#### STORED DATA
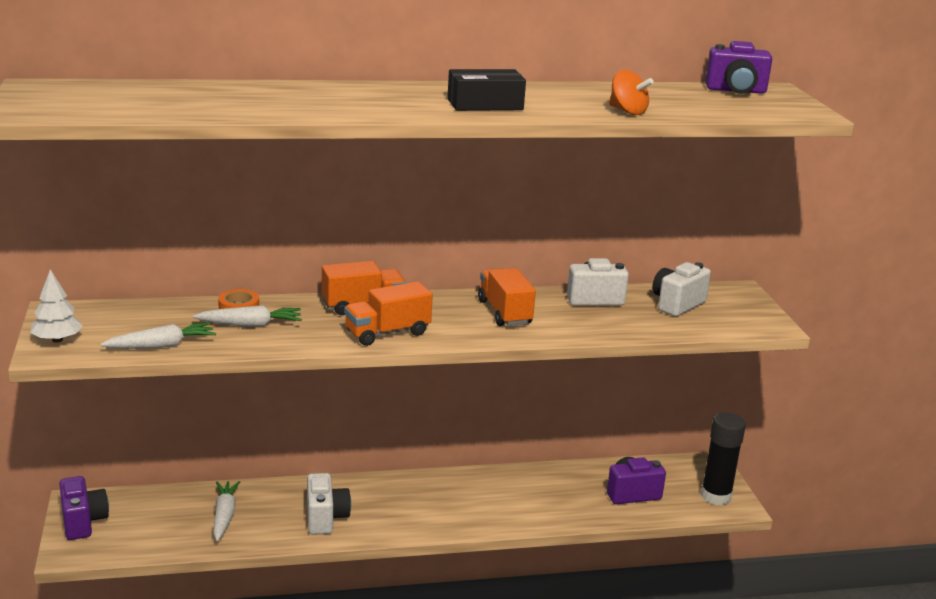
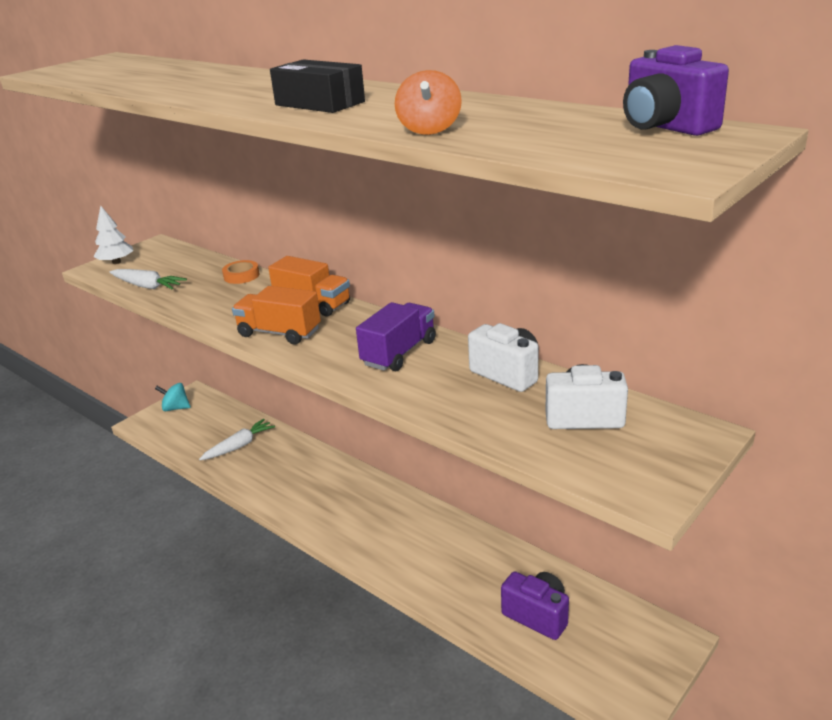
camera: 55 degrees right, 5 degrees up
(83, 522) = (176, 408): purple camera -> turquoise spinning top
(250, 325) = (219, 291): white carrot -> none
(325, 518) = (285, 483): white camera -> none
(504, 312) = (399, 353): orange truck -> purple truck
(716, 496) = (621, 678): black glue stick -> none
########
=== TASK REQUIREMENTS ===
Each entry needs to be returned verbatim, with its pictures left out.

=== RESPONSE BELOW ===
camera: 55 degrees right, 5 degrees up
(83, 522) = (176, 408): purple camera -> turquoise spinning top
(250, 325) = (219, 291): white carrot -> none
(325, 518) = (285, 483): white camera -> none
(504, 312) = (399, 353): orange truck -> purple truck
(716, 496) = (621, 678): black glue stick -> none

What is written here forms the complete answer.